TASK ITEM
Whenever the word "rolling" turns up in a line below, that line should be copied.

Scene difference descriptions
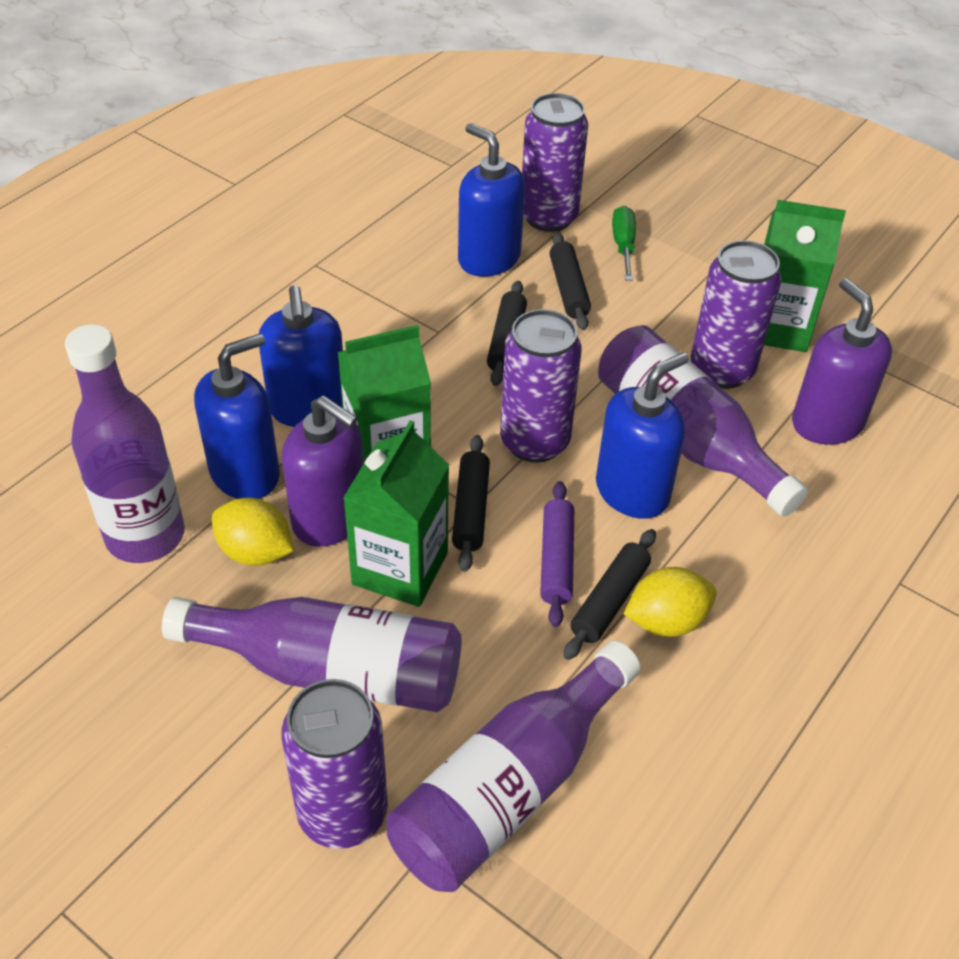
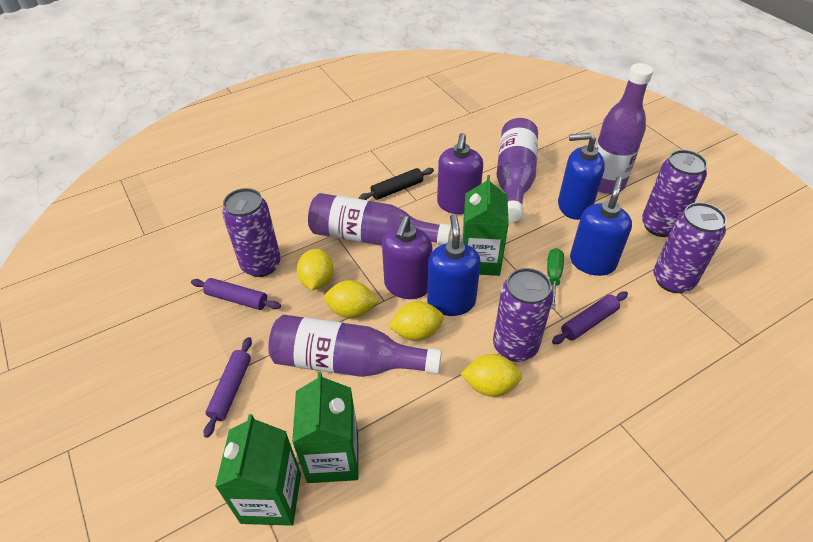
black rolling pin: 4 -> 1
blue soap dispenser: 4 -> 3
purple rolling pin: 1 -> 3
yellow lemon: 2 -> 4

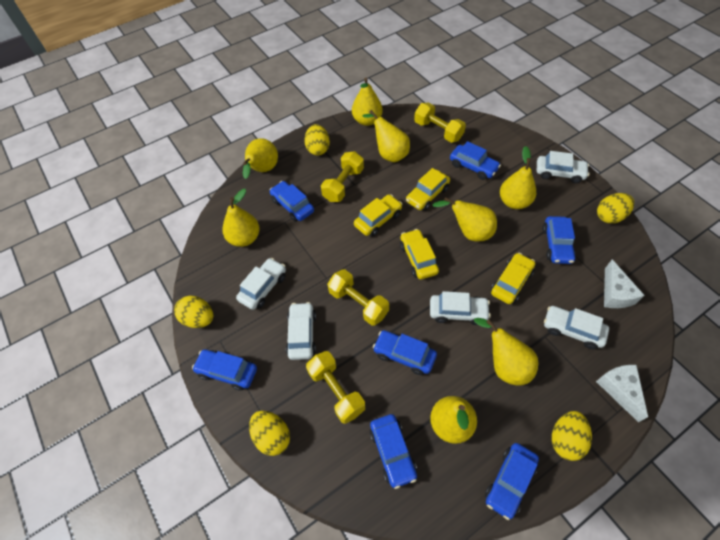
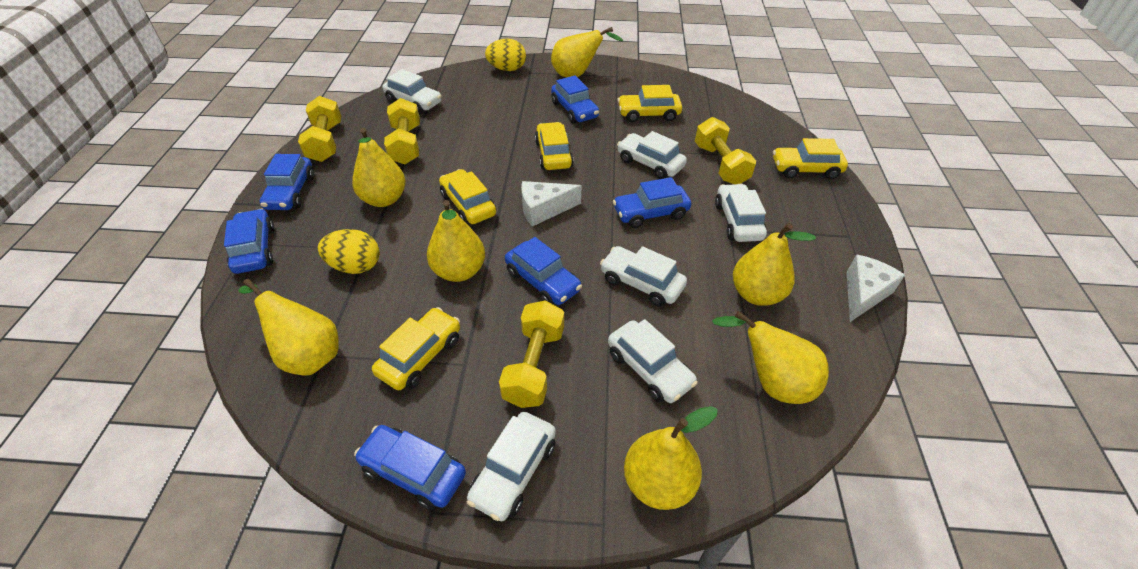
blue car: 7 -> 6
white car: 5 -> 6
yellow car: 4 -> 5
yellow egg: 5 -> 2
yellow pear: 8 -> 7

WRITTEN SOLUTION
black rolling pin: 4 -> 1
purple rolling pin: 1 -> 3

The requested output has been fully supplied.